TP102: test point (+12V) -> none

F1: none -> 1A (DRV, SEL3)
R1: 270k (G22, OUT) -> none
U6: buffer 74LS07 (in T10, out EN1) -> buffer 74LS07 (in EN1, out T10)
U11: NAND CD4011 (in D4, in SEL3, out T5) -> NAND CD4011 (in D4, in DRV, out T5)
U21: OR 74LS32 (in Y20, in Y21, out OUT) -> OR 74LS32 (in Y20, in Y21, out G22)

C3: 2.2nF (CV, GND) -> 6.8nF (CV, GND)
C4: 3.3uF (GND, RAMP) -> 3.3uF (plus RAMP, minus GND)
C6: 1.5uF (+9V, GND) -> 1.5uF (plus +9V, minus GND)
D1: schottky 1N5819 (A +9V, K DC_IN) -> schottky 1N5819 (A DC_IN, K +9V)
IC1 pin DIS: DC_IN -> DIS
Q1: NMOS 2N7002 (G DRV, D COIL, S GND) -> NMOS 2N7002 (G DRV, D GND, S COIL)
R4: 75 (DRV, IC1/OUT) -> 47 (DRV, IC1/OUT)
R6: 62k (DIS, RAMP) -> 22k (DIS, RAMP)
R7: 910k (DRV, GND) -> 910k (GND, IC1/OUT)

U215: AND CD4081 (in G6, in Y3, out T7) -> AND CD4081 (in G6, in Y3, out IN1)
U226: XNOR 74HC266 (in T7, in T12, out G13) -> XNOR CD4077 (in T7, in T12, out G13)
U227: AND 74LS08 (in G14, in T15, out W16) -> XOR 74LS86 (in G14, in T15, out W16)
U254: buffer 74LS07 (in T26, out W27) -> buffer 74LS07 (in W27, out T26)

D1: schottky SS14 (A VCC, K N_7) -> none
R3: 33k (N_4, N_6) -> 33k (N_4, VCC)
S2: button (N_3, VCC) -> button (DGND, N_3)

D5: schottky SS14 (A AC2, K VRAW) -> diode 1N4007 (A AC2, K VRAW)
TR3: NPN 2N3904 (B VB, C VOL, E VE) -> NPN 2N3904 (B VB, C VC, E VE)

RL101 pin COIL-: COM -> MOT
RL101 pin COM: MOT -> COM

— What the task requires —
Each record is to be repeated word for word, with none skipped.

— Your solution —
TP102: test point (+12V) -> none

F1: none -> 1A (DRV, SEL3)
R1: 270k (G22, OUT) -> none
U6: buffer 74LS07 (in T10, out EN1) -> buffer 74LS07 (in EN1, out T10)
U11: NAND CD4011 (in D4, in SEL3, out T5) -> NAND CD4011 (in D4, in DRV, out T5)
U21: OR 74LS32 (in Y20, in Y21, out OUT) -> OR 74LS32 (in Y20, in Y21, out G22)

C3: 2.2nF (CV, GND) -> 6.8nF (CV, GND)
C4: 3.3uF (GND, RAMP) -> 3.3uF (plus RAMP, minus GND)
C6: 1.5uF (+9V, GND) -> 1.5uF (plus +9V, minus GND)
D1: schottky 1N5819 (A +9V, K DC_IN) -> schottky 1N5819 (A DC_IN, K +9V)
IC1 pin DIS: DC_IN -> DIS
Q1: NMOS 2N7002 (G DRV, D COIL, S GND) -> NMOS 2N7002 (G DRV, D GND, S COIL)
R4: 75 (DRV, IC1/OUT) -> 47 (DRV, IC1/OUT)
R6: 62k (DIS, RAMP) -> 22k (DIS, RAMP)
R7: 910k (DRV, GND) -> 910k (GND, IC1/OUT)

U215: AND CD4081 (in G6, in Y3, out T7) -> AND CD4081 (in G6, in Y3, out IN1)
U226: XNOR 74HC266 (in T7, in T12, out G13) -> XNOR CD4077 (in T7, in T12, out G13)
U227: AND 74LS08 (in G14, in T15, out W16) -> XOR 74LS86 (in G14, in T15, out W16)
U254: buffer 74LS07 (in T26, out W27) -> buffer 74LS07 (in W27, out T26)

D1: schottky SS14 (A VCC, K N_7) -> none
R3: 33k (N_4, N_6) -> 33k (N_4, VCC)
S2: button (N_3, VCC) -> button (DGND, N_3)

D5: schottky SS14 (A AC2, K VRAW) -> diode 1N4007 (A AC2, K VRAW)
TR3: NPN 2N3904 (B VB, C VOL, E VE) -> NPN 2N3904 (B VB, C VC, E VE)

RL101 pin COIL-: COM -> MOT
RL101 pin COM: MOT -> COM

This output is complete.